Your instructions: Copy each line that includes the string "SOIL" from the material into your answer.

------------------------------------

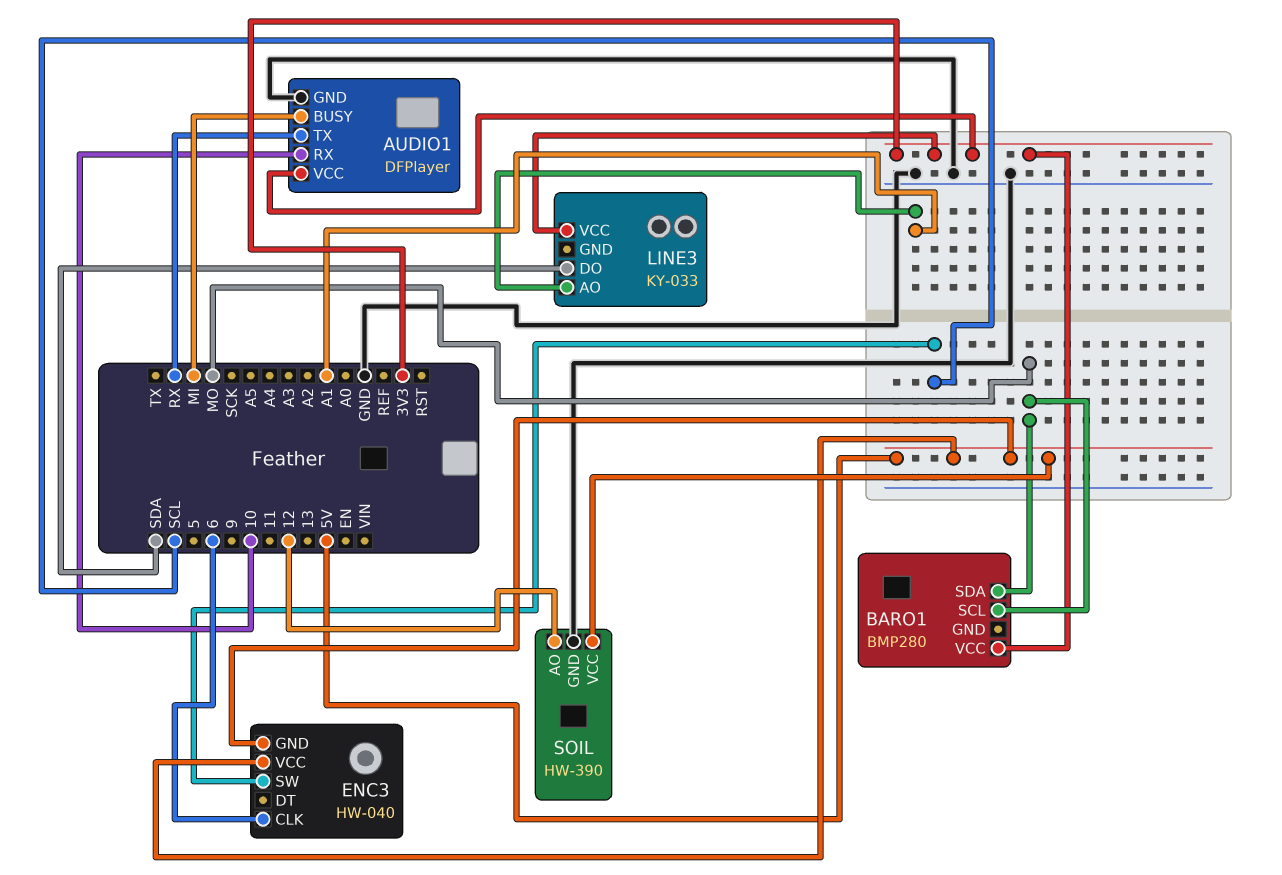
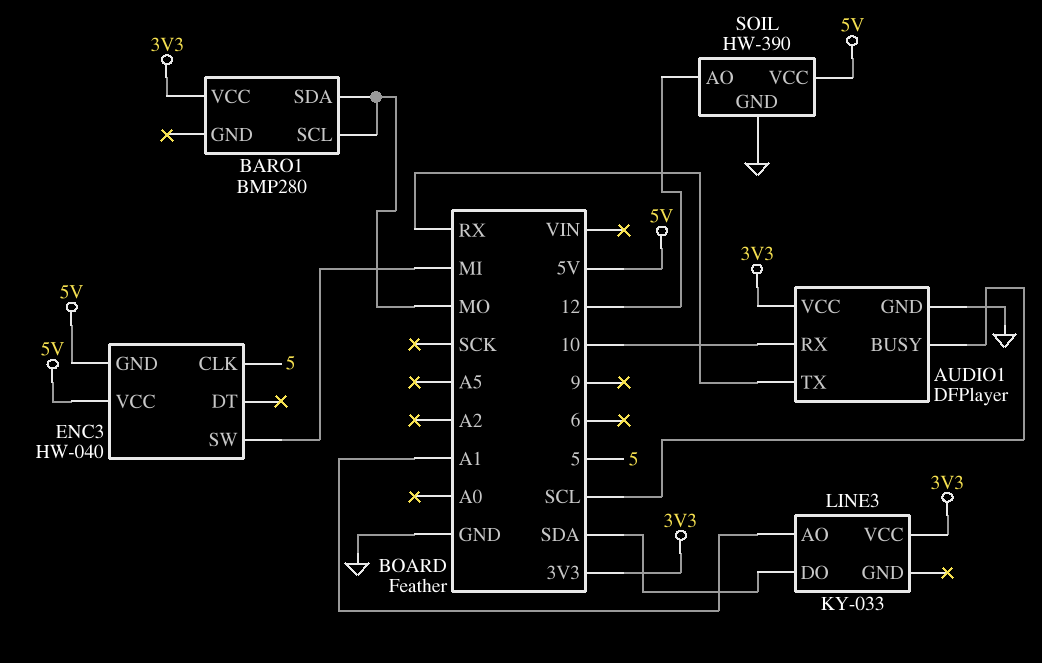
AUDIO1 pin BUSY: MI -> SCL
ENC3 pin CLK: 6 -> 5
ENC3 pin SW: SCL -> MI

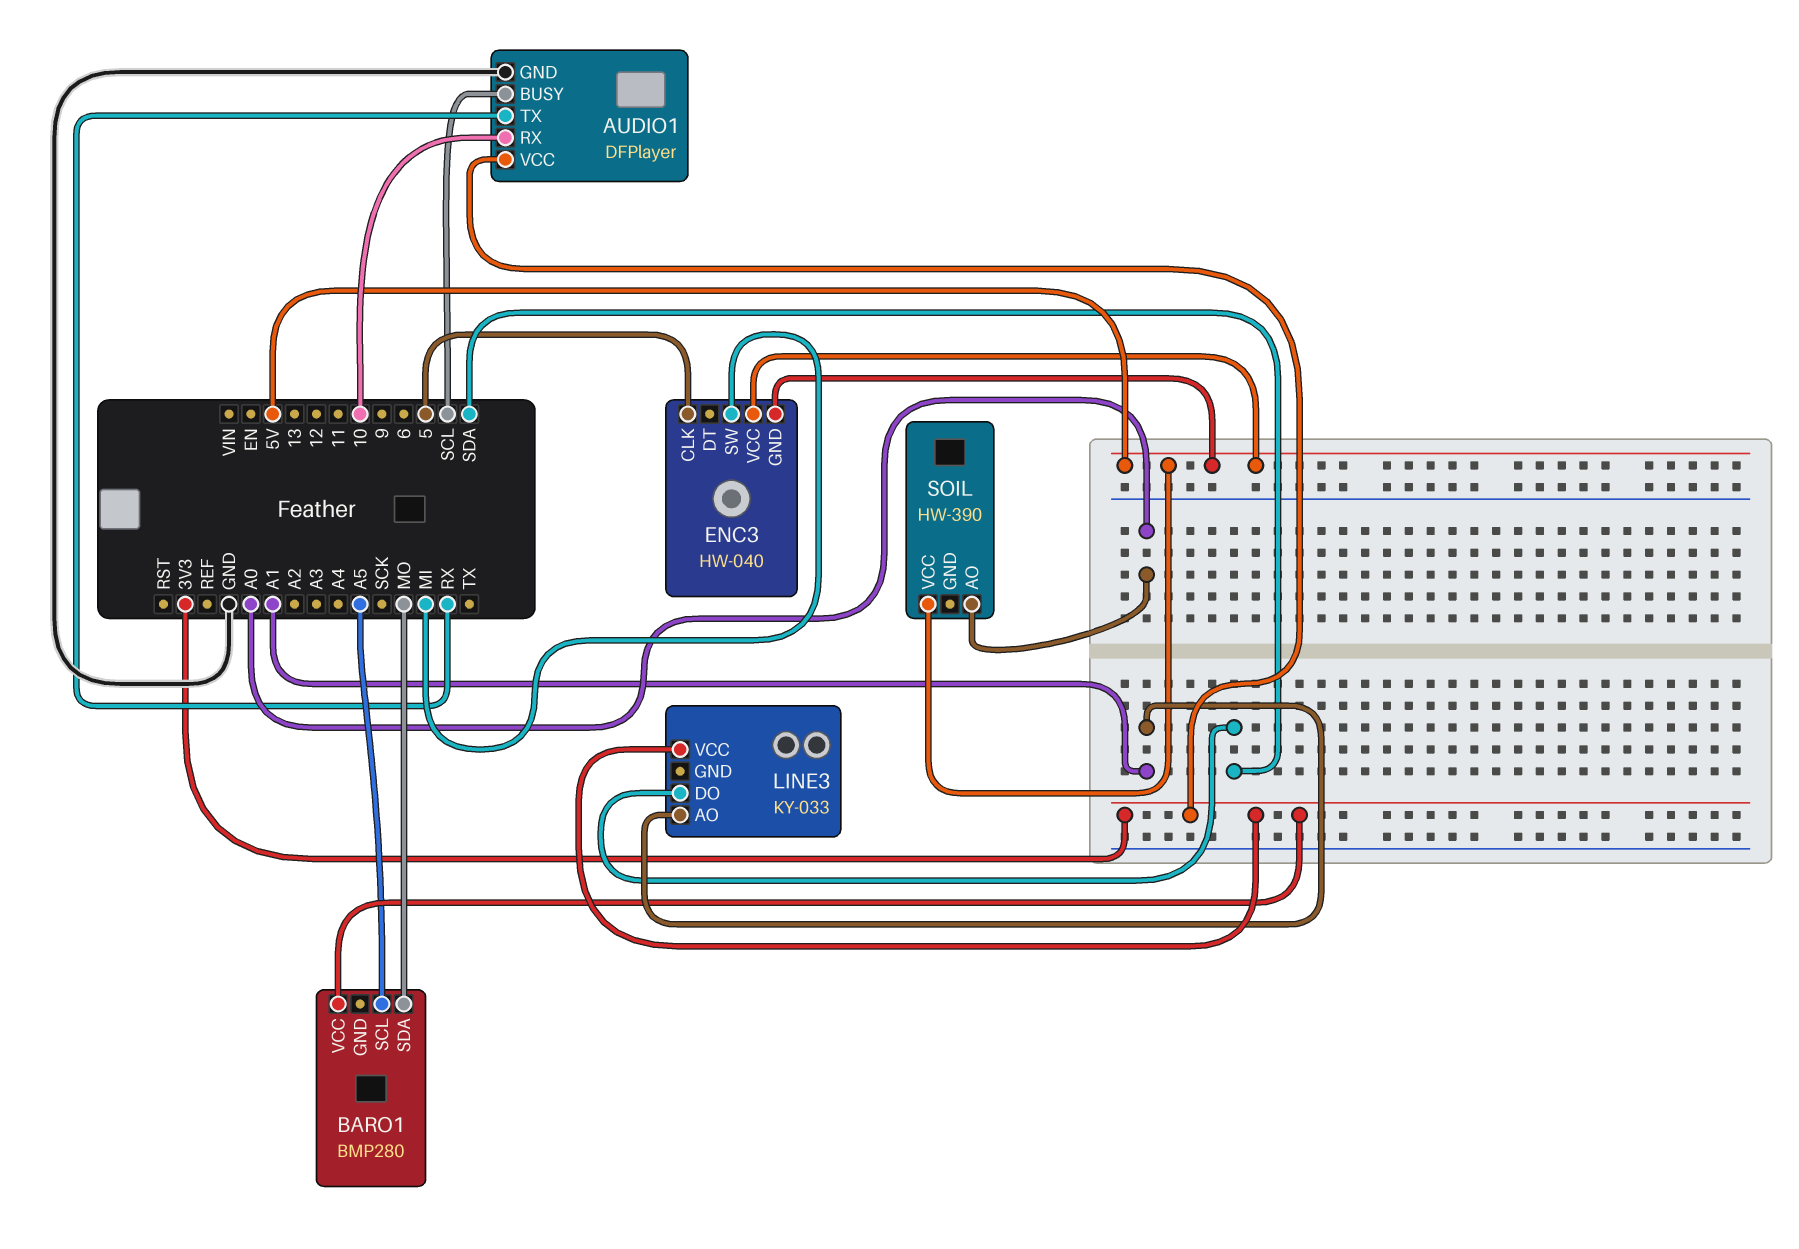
BARO1 pin SCL: MO -> A5
SOIL pin AO: 12 -> A0
SOIL pin GND: GND -> none

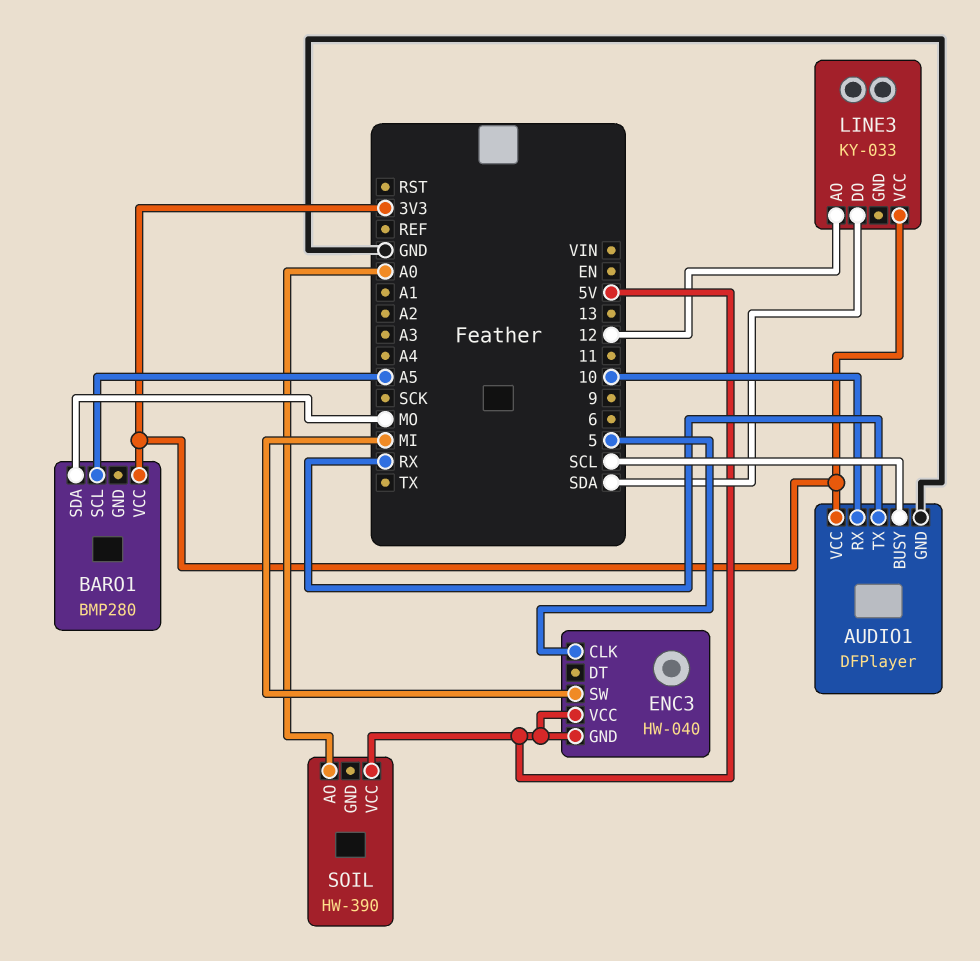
LINE3 pin AO: A1 -> 12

------------------------------------

Task output:
SOIL pin AO: 12 -> A0
SOIL pin GND: GND -> none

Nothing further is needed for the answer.